▶ Data shown:
※

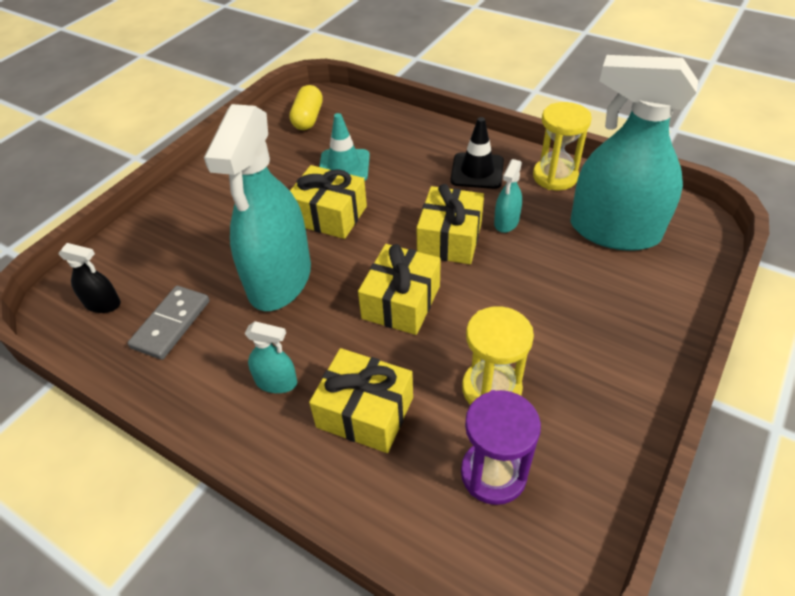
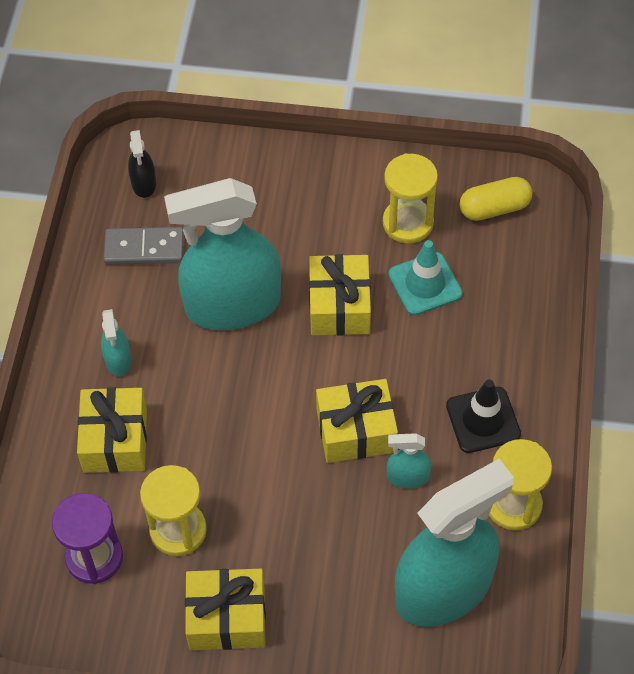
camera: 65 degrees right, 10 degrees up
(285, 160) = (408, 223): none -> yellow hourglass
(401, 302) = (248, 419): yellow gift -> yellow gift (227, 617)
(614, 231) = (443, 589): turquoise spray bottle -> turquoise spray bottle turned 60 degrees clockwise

※

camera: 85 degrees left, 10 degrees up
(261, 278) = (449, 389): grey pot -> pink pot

※

▶ Aim of the exercise:
Look above for the line holding "camera: 85 degrees left, 10 degrees up". Print it and every line after it, exactly, through the line holding "(261, 278) = (449, 389): grey pot -> pink pot".

▶ Completed exercise:
camera: 85 degrees left, 10 degrees up
(261, 278) = (449, 389): grey pot -> pink pot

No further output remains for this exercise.